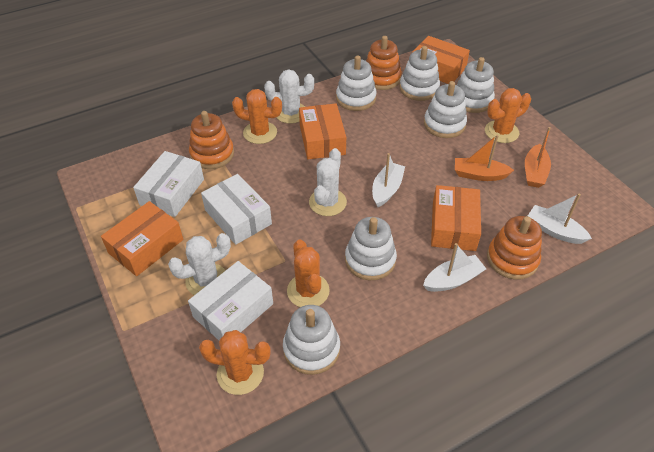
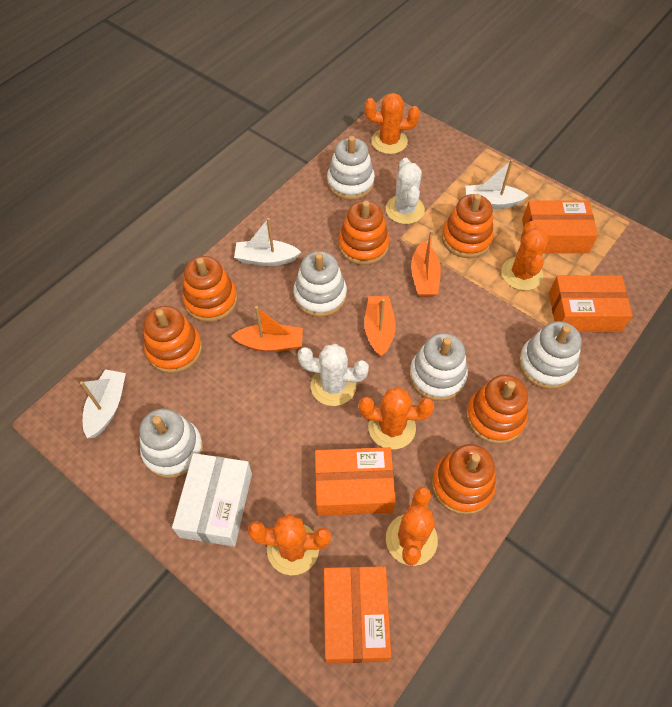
orange boat: 2 -> 3
orange cactus: 4 -> 5
orange stacking toy: 3 -> 6
white box: 3 -> 1
white cactus: 3 -> 2
white stacking toy: 6 -> 5

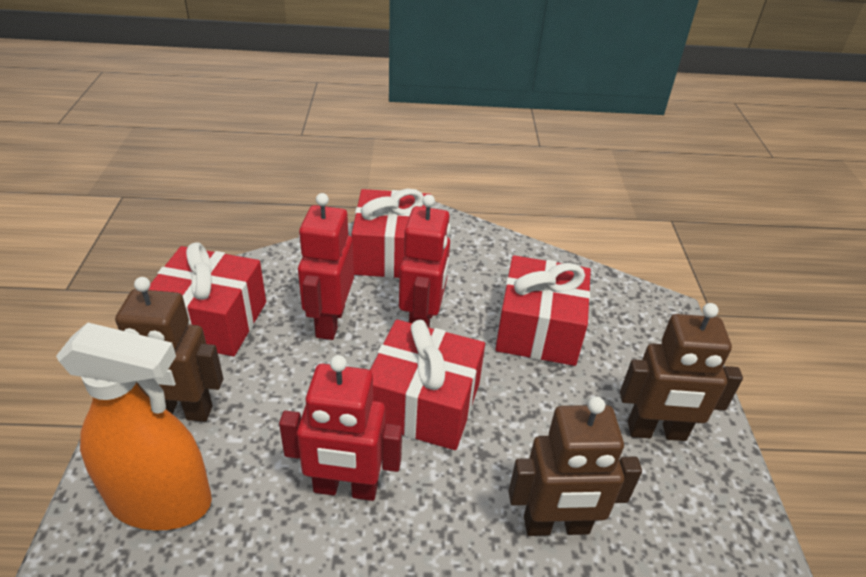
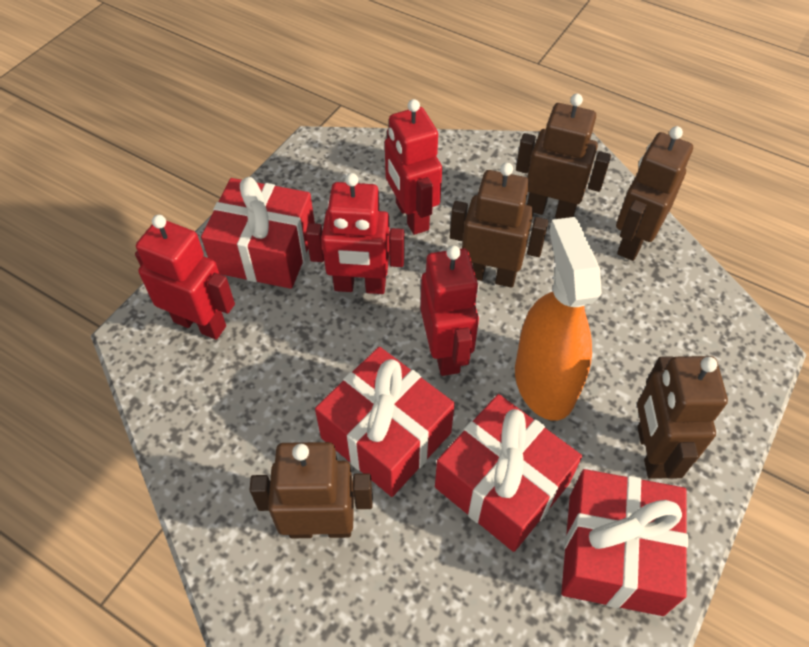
brown robot: 3 -> 5
red robot: 3 -> 4

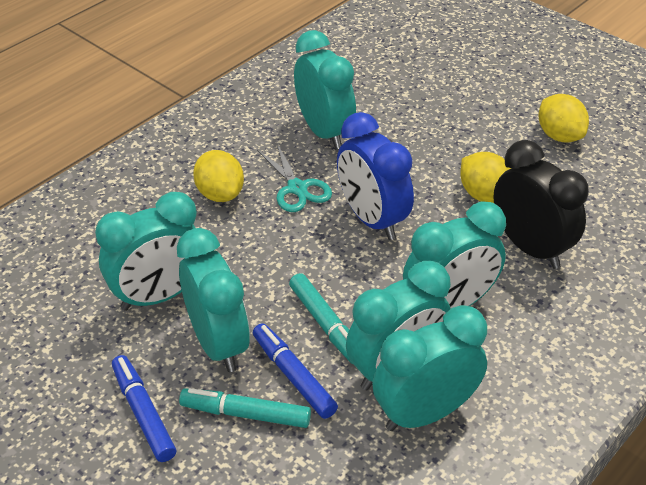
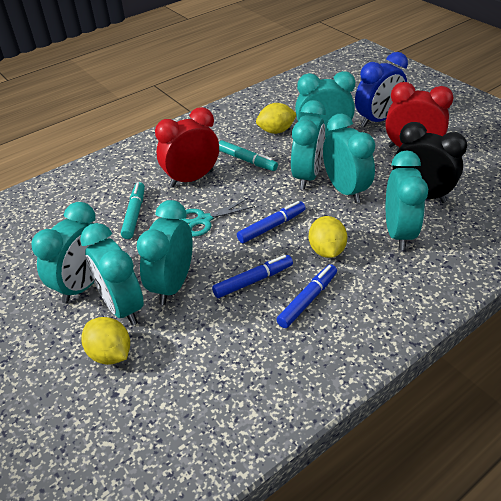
blue marker: 2 -> 3
red clock: 0 -> 2
turquoise clock: 6 -> 7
..........
▸ **What is expected**: Print out all the material above exactly as it appears, omitting the images.

▸ **Worked solution**:
orange boat: 2 -> 3
orange cactus: 4 -> 5
orange stacking toy: 3 -> 6
white box: 3 -> 1
white cactus: 3 -> 2
white stacking toy: 6 -> 5

brown robot: 3 -> 5
red robot: 3 -> 4

blue marker: 2 -> 3
red clock: 0 -> 2
turquoise clock: 6 -> 7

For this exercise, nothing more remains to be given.